This exercise asks for every line of the material that contains the word "none".

MATERIAL SUPPLIED
===============

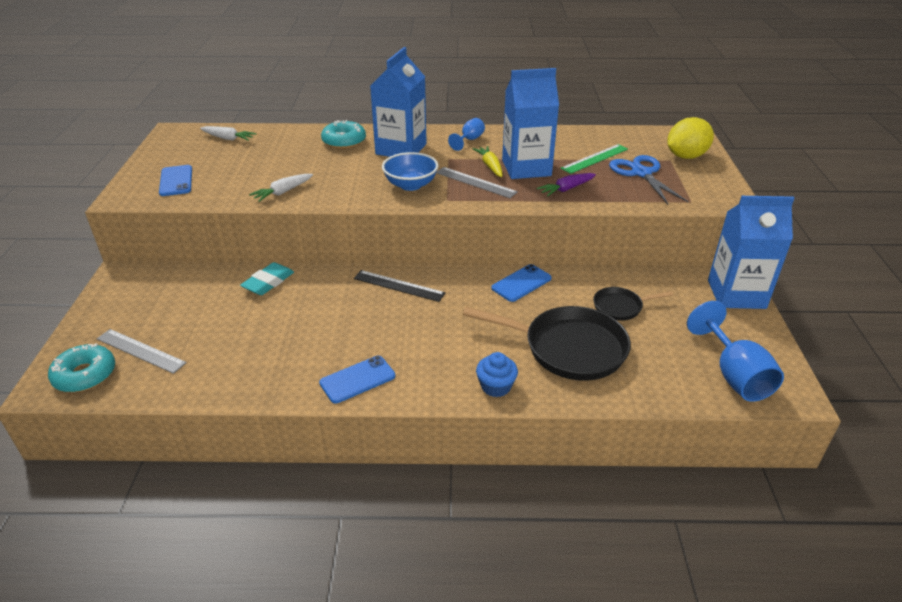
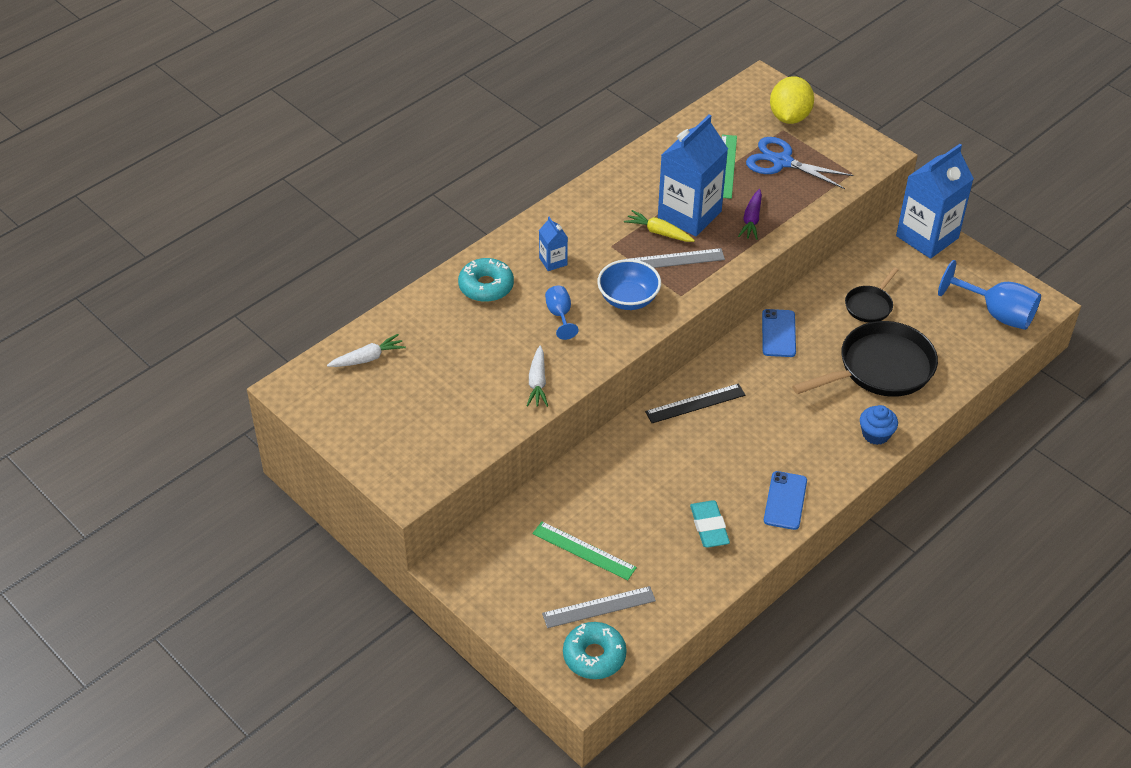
camera: 45 degrees left, 10 degrees up
(176, 181) = (419, 439): blue phone -> none
(193, 315) = (584, 550): none -> green ruler
(268, 282) = (591, 478): turquoise eraser -> turquoise eraser (709, 527)
(401, 149) = (553, 261): blue carton -> blue carton, size x0.45
(469, 140) = (594, 209): blue goblet -> blue goblet (560, 315)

===============

RESULT
(176, 181) = (419, 439): blue phone -> none
(193, 315) = (584, 550): none -> green ruler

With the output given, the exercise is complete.